**Input data**:
[Start of Attachment]

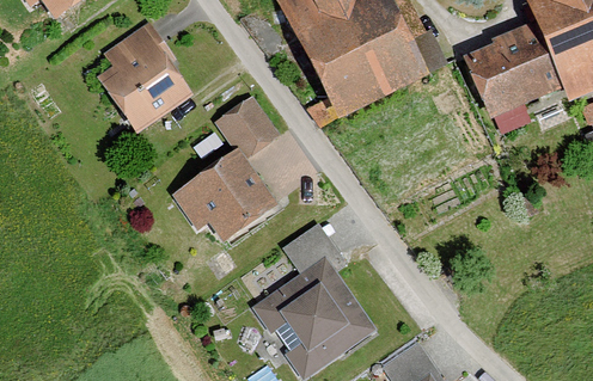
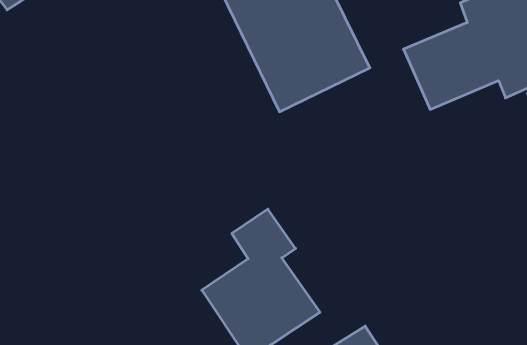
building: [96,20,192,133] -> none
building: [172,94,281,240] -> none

[End of Attachment]
[Start of Attachment]

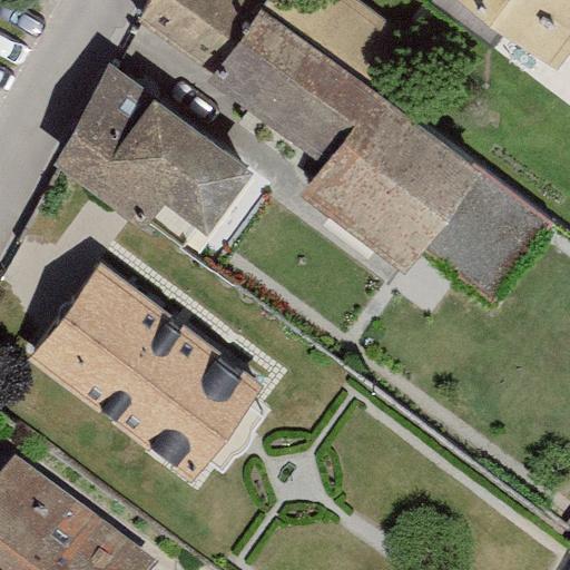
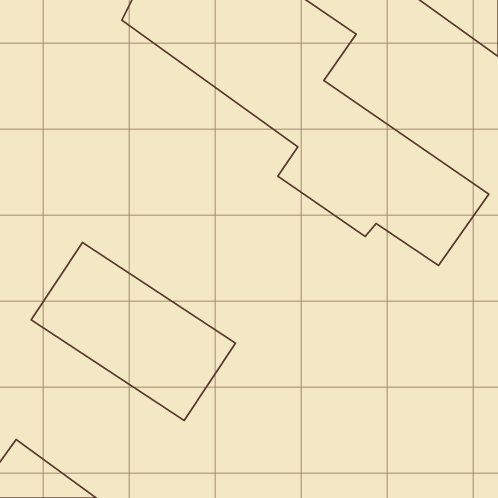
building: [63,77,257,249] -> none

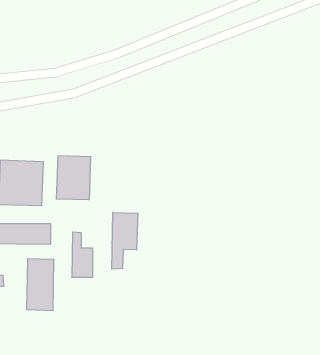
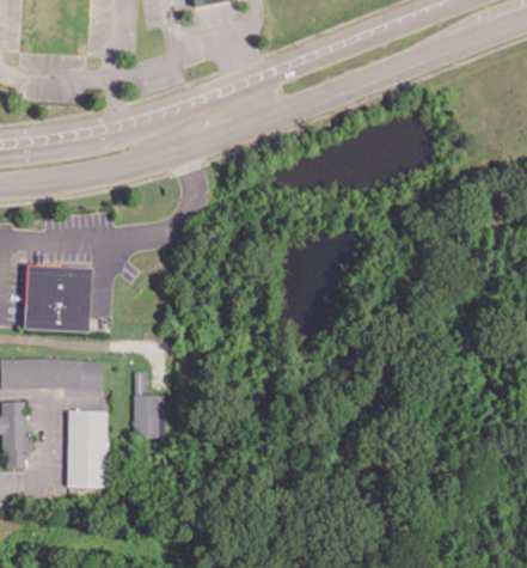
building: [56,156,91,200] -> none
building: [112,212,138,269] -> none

[End of Attachment]

Out of the entries above, write out only the lines between the line holding "building: [96,20,192,133] -> none" and the line holding "building: [172,94,281,240] -> none", inclusive, each exactly as given.

building: [96,20,192,133] -> none
building: [172,94,281,240] -> none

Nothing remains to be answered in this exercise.